» SHORT PROBLEM
Pick out each line in the records below that contains the string "eeses" and copy those lines.

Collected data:

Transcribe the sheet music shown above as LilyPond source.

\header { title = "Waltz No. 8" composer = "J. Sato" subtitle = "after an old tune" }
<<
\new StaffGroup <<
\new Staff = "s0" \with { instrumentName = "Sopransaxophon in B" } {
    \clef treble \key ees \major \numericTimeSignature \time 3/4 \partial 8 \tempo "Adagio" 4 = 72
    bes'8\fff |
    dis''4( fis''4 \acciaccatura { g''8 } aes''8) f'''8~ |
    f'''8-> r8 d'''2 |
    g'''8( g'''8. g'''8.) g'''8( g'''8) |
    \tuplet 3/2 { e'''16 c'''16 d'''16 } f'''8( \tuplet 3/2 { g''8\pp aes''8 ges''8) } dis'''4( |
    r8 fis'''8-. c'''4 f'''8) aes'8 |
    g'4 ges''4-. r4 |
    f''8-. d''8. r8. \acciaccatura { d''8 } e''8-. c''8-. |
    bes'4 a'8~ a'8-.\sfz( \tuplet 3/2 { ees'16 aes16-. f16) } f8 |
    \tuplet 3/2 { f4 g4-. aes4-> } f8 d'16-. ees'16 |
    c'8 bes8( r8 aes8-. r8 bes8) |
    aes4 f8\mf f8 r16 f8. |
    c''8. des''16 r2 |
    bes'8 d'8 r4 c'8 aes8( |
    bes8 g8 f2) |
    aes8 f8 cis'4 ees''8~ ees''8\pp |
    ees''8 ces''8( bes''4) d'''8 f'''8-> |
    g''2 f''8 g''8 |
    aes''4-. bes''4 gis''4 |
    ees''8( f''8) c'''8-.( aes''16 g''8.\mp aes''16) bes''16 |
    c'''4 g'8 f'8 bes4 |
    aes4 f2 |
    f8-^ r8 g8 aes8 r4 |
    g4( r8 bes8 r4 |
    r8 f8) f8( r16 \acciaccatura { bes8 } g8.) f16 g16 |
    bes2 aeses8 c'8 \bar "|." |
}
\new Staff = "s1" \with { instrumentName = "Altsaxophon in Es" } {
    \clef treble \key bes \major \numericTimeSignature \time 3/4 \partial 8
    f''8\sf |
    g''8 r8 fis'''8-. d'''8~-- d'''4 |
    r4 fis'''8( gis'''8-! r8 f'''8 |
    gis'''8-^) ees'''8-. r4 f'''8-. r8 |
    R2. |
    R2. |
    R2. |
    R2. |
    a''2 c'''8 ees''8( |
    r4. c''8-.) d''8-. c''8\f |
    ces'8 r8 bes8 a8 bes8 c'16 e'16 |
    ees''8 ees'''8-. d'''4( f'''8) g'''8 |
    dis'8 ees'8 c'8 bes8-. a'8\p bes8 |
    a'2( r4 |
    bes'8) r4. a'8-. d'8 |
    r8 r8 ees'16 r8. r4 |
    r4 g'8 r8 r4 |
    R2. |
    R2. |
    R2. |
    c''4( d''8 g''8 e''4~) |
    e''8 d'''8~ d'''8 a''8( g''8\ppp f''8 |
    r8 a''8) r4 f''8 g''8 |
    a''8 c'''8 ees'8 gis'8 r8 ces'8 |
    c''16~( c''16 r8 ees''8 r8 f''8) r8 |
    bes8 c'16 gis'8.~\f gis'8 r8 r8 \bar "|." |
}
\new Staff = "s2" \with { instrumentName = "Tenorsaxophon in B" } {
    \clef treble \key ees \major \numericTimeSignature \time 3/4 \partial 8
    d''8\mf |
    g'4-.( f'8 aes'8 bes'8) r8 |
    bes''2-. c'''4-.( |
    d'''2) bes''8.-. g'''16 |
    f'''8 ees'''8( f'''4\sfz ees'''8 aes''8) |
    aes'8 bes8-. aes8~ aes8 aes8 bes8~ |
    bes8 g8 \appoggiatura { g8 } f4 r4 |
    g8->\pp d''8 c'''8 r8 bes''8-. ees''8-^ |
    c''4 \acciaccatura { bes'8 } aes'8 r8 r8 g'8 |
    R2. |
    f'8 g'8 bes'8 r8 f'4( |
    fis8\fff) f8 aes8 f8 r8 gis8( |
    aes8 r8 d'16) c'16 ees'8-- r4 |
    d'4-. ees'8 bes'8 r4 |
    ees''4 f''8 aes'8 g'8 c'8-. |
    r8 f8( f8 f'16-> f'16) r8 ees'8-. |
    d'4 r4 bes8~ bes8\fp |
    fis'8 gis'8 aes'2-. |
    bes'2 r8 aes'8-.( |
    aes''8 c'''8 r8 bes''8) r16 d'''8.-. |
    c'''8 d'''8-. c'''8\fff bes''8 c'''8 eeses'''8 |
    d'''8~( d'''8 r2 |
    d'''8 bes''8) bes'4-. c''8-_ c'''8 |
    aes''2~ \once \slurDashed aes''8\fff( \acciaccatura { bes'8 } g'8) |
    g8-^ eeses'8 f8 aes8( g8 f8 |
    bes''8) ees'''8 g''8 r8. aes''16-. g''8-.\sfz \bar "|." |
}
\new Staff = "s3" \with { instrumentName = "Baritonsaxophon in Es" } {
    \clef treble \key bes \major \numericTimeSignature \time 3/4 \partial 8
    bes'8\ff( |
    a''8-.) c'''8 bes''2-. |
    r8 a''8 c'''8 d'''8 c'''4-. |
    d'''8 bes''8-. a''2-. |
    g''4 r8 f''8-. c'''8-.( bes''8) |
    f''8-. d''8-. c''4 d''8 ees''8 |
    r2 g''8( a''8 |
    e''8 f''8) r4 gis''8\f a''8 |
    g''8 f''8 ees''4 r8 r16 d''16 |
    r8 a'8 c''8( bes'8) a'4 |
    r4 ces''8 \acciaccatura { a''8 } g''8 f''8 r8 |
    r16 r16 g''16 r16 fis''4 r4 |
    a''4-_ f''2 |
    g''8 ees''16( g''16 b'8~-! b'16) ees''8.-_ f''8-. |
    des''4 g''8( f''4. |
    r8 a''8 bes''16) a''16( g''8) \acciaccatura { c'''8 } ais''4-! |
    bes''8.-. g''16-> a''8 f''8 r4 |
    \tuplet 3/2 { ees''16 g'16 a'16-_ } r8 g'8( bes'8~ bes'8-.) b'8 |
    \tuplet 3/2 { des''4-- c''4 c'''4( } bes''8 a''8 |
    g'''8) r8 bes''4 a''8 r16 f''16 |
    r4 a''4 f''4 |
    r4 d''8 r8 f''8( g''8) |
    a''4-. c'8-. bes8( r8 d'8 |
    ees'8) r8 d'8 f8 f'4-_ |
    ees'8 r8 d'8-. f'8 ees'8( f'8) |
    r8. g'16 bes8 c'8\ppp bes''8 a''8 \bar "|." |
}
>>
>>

==

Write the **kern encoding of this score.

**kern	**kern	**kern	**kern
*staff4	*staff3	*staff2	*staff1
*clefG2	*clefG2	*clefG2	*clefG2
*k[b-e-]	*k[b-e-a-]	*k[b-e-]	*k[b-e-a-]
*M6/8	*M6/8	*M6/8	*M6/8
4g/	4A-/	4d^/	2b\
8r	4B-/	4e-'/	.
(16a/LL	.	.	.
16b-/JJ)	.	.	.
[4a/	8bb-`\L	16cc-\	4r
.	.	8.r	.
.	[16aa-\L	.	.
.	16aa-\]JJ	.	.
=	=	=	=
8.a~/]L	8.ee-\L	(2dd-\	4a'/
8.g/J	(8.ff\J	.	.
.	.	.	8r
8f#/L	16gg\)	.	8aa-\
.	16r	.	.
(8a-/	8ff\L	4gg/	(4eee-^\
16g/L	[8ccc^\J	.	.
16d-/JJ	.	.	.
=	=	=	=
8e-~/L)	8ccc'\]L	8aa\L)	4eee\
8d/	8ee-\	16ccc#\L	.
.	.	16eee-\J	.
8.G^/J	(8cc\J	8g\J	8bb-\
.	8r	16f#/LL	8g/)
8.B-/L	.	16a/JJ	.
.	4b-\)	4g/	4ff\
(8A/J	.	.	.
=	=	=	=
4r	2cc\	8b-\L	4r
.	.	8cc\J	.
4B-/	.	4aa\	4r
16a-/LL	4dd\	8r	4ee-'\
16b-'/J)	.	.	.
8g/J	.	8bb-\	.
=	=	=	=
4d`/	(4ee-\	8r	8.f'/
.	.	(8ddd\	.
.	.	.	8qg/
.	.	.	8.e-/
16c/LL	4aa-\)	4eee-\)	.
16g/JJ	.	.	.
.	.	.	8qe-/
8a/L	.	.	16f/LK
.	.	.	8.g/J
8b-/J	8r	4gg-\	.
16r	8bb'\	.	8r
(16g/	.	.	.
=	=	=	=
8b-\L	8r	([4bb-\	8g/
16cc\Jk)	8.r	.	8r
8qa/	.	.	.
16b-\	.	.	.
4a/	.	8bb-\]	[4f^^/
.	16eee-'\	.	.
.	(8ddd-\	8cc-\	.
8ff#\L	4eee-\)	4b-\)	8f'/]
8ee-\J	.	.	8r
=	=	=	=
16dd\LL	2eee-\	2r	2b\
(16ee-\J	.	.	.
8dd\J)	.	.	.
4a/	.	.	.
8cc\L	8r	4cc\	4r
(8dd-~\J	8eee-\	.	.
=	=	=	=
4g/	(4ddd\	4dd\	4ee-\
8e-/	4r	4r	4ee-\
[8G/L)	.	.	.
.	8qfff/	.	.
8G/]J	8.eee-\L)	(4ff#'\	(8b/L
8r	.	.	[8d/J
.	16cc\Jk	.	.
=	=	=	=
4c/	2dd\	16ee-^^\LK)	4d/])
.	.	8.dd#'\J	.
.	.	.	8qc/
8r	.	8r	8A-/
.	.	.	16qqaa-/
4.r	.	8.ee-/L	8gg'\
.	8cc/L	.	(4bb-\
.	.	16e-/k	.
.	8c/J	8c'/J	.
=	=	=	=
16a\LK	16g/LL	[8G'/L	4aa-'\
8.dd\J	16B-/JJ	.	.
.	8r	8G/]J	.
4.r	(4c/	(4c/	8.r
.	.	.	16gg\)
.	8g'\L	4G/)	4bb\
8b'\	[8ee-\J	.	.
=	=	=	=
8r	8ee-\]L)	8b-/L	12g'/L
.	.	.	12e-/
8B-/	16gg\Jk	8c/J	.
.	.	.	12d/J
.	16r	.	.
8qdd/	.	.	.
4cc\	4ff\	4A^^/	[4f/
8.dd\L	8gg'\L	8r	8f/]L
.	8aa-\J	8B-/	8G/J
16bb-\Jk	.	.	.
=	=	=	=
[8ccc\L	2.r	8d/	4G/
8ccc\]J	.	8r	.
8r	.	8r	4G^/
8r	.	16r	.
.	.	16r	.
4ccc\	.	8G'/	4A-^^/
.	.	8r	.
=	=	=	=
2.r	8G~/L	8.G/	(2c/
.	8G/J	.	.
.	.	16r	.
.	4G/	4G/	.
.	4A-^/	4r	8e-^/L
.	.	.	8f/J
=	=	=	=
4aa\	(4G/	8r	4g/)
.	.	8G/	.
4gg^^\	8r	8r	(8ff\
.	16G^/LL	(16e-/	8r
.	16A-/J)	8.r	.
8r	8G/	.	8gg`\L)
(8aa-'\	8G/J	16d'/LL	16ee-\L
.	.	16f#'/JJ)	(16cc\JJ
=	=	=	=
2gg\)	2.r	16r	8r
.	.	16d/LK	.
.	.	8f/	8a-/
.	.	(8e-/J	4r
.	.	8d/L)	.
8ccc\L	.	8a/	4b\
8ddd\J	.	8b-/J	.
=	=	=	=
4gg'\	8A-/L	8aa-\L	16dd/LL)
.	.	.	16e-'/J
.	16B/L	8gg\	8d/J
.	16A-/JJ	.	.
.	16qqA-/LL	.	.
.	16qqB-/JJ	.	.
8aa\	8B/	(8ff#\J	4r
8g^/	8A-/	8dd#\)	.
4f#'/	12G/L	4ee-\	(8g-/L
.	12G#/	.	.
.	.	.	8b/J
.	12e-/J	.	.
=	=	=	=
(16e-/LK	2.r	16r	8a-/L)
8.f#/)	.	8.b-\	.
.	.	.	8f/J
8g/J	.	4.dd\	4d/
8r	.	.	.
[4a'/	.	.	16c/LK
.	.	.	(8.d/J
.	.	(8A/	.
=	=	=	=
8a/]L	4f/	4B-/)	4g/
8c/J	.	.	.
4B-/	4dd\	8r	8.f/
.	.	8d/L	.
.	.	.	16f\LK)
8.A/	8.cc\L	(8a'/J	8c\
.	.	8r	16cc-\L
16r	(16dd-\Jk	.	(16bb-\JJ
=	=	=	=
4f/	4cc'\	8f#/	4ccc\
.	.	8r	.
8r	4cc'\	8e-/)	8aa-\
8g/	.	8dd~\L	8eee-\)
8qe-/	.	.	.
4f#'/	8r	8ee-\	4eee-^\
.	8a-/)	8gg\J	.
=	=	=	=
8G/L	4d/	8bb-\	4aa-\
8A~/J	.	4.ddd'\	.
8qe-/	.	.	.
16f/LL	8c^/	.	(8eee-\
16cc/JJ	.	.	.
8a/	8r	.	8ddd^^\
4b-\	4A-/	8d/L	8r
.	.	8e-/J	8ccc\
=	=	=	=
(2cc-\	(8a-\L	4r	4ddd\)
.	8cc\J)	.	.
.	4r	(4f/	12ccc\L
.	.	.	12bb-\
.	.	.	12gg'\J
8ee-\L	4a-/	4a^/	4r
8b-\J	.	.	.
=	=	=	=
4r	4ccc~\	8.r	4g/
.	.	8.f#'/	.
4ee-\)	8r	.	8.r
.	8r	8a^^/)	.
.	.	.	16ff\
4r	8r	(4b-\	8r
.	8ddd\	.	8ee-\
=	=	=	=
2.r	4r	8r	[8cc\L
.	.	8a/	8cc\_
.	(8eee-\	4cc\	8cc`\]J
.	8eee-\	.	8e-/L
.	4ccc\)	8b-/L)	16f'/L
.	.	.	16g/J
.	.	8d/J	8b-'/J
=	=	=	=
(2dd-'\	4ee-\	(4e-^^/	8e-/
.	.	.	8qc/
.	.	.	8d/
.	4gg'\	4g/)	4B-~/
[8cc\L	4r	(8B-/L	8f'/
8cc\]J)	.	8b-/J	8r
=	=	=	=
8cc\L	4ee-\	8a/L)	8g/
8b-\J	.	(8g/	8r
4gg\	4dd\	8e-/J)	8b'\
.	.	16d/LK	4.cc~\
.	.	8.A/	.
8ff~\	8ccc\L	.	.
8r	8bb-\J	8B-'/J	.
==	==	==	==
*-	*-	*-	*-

» FINAL RESULT
    c'''8 d'''8-. c'''8\fff bes''8 c'''8 eeses'''8 |
    g8-^ eeses'8 f8 aes8( g8 f8 |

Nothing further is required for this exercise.